Which lines in the listing below contain the word "none"? Copy each one.

EXTRACTED INFORMATION →
--------------------------------------------------

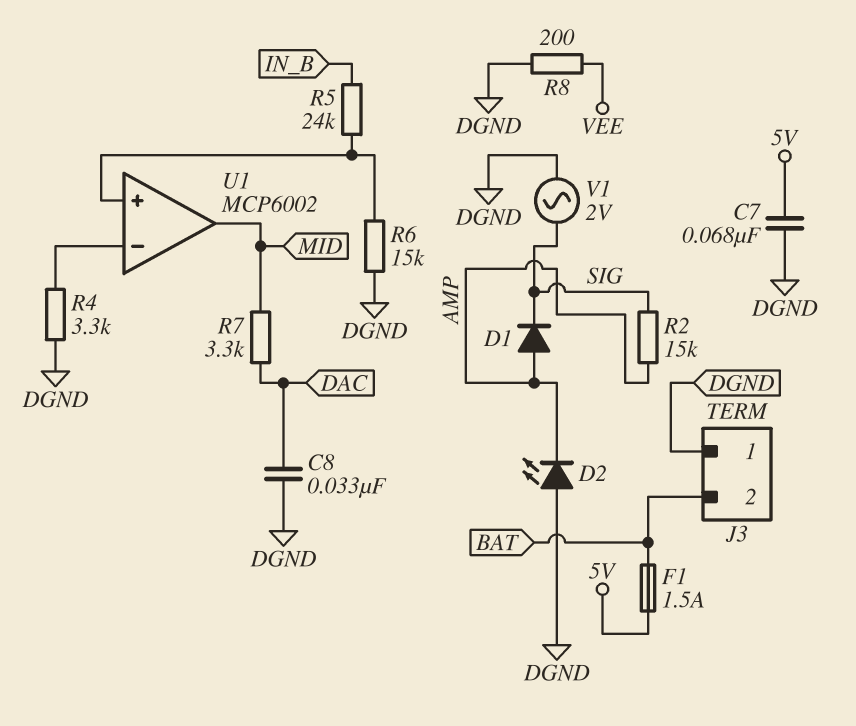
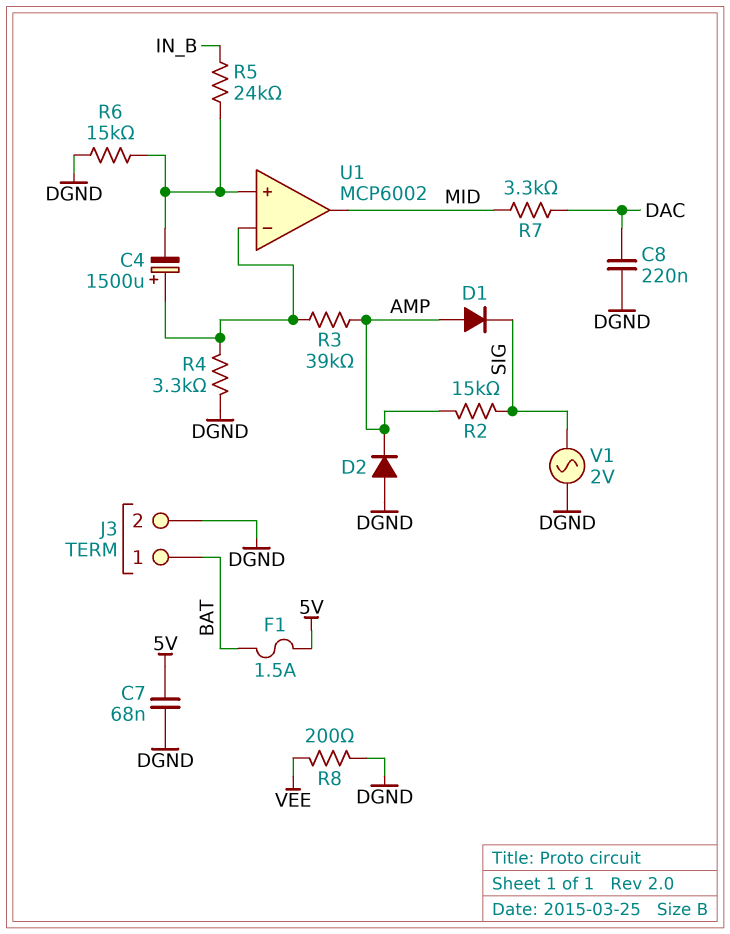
C4: none -> 1500uF (plus U1/in-, minus U1/in+)
C8: 33nF (DAC, DGND) -> 220nF (DAC, DGND)
D2: LED (A DGND, K AMP) -> diode (A DGND, K AMP)
J3 pin 1: DGND -> BAT
J3 pin 2: BAT -> DGND
R3: none -> 39k (AMP, U1/in-)

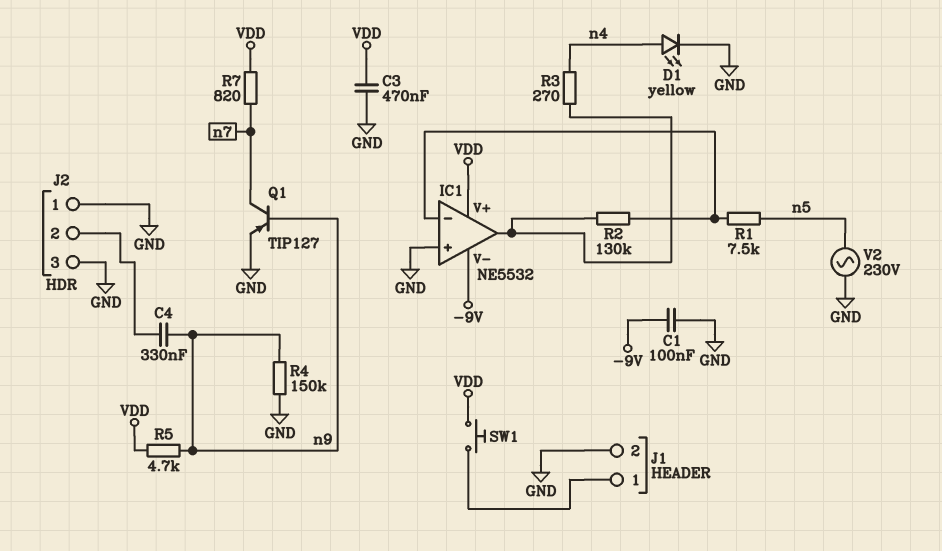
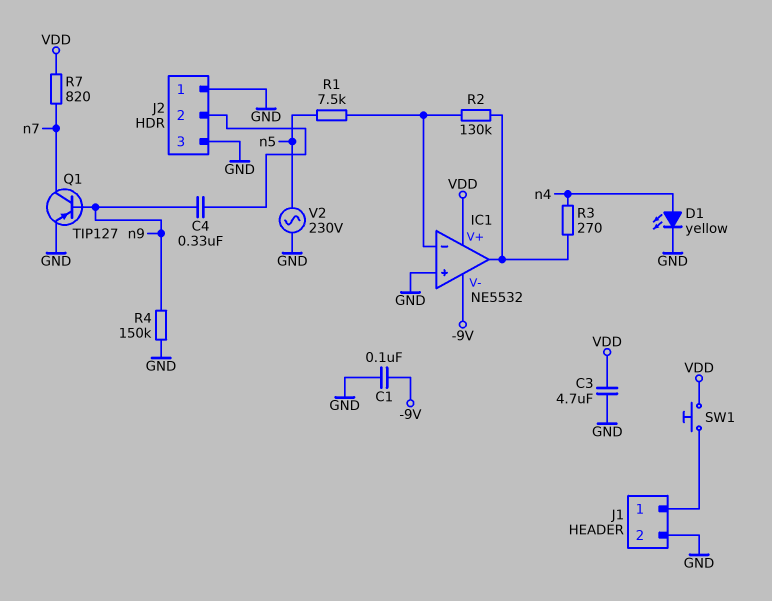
C3: 470nF (GND, VDD) -> 4.7uF (GND, VDD)
R5: 4.7k (VDD, n9) -> none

--------------------------------------------------

EXERCISE RESPONSE →
C4: none -> 1500uF (plus U1/in-, minus U1/in+)
R3: none -> 39k (AMP, U1/in-)
R5: 4.7k (VDD, n9) -> none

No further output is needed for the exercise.